Reproduce verbatim the lines of the records starting with the line that contains "Image resolution: width=960" and going on through the line that contains "You are a photographer", both included. Leave the pictures out of your answer.

Scene question records:
——

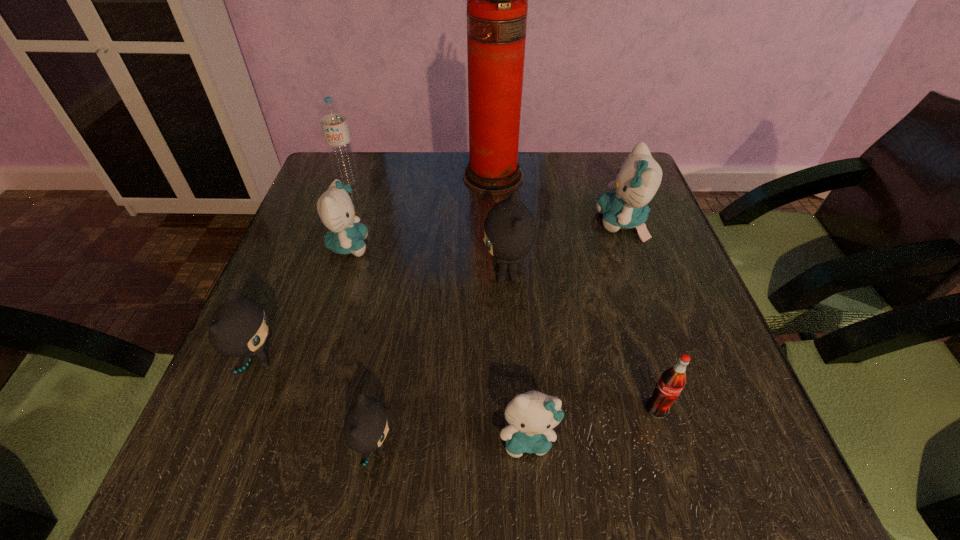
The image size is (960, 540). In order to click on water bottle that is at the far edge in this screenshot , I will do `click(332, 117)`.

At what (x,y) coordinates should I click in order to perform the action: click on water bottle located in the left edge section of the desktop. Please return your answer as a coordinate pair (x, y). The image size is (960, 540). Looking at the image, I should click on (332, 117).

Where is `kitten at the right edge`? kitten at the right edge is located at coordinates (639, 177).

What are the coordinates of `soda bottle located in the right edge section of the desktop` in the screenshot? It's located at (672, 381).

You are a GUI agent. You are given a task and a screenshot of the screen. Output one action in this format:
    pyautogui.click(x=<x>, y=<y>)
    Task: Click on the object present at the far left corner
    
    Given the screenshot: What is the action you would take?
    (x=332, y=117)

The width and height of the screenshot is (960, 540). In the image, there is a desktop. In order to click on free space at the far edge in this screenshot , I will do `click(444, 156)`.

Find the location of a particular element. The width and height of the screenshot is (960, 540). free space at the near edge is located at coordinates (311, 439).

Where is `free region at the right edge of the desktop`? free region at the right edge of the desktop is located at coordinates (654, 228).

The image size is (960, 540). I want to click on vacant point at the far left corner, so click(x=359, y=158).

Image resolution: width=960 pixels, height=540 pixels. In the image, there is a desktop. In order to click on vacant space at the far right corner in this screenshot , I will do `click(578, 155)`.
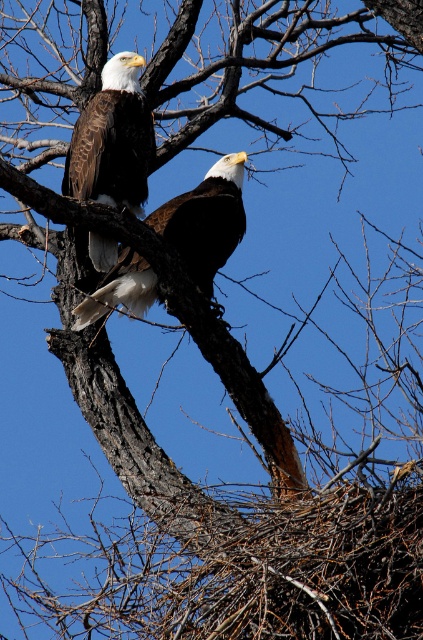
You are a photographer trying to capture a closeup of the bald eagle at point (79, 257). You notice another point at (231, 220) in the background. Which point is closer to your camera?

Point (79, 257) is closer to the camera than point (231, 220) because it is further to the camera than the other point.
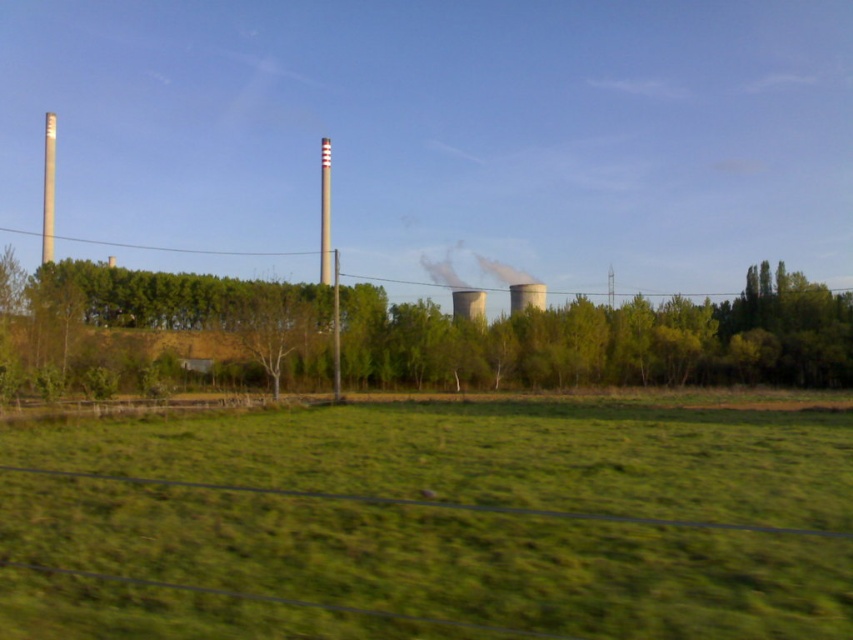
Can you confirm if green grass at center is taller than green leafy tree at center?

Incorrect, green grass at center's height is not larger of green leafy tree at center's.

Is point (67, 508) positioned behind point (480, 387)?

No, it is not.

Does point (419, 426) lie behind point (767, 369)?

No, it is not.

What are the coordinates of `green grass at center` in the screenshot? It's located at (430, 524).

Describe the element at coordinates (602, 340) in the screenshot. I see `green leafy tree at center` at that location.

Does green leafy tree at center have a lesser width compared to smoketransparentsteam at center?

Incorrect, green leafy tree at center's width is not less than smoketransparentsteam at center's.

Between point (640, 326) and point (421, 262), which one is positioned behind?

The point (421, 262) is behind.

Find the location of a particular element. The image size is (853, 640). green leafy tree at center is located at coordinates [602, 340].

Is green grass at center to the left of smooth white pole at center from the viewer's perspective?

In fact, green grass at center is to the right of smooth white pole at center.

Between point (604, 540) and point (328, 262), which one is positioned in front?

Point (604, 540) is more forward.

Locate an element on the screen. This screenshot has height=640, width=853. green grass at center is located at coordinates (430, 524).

——

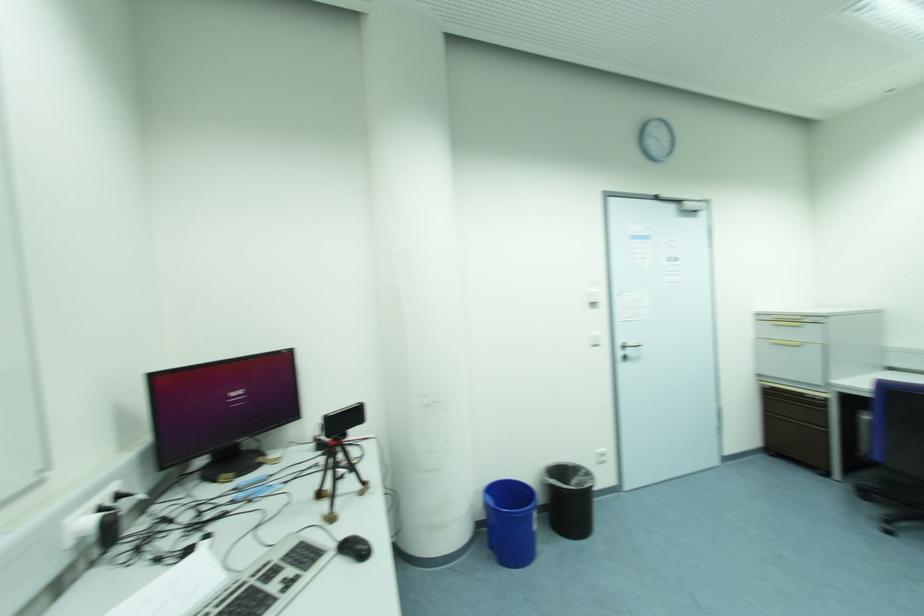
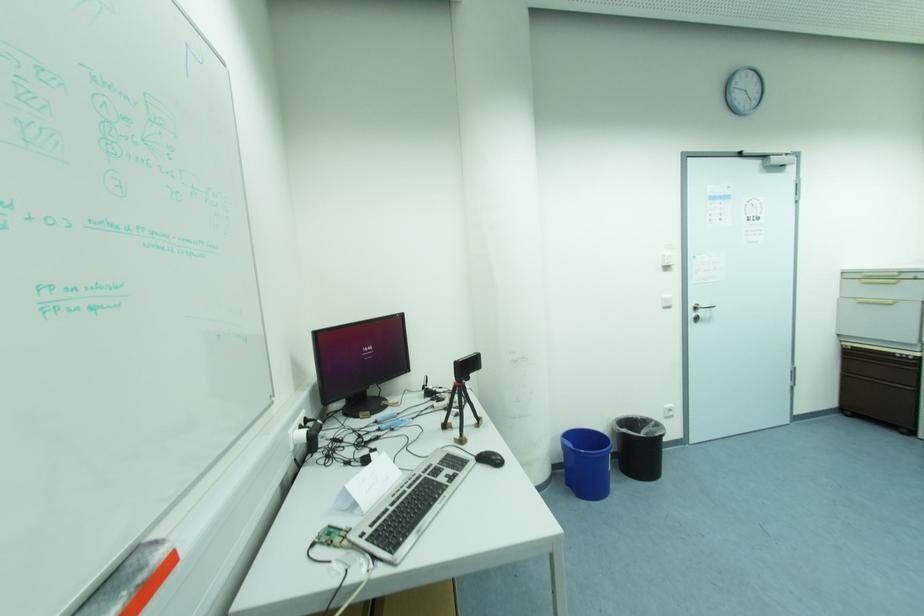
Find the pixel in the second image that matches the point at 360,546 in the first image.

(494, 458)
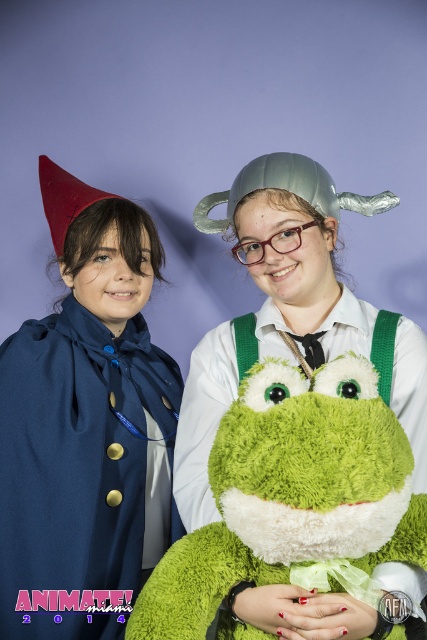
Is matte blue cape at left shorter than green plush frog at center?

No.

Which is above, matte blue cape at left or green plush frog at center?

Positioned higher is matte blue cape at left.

——

## TASK ANSWER
Image resolution: width=960 pixels, height=540 pixels. In the image, there is a desktop. In order to click on vacant space at the far right corner in this screenshot , I will do `click(578, 155)`.
You are a photographer trying to capture a closeup of the bald eagle at point (79, 257). You notice another point at (231, 220) in the background. Which point is closer to your camera?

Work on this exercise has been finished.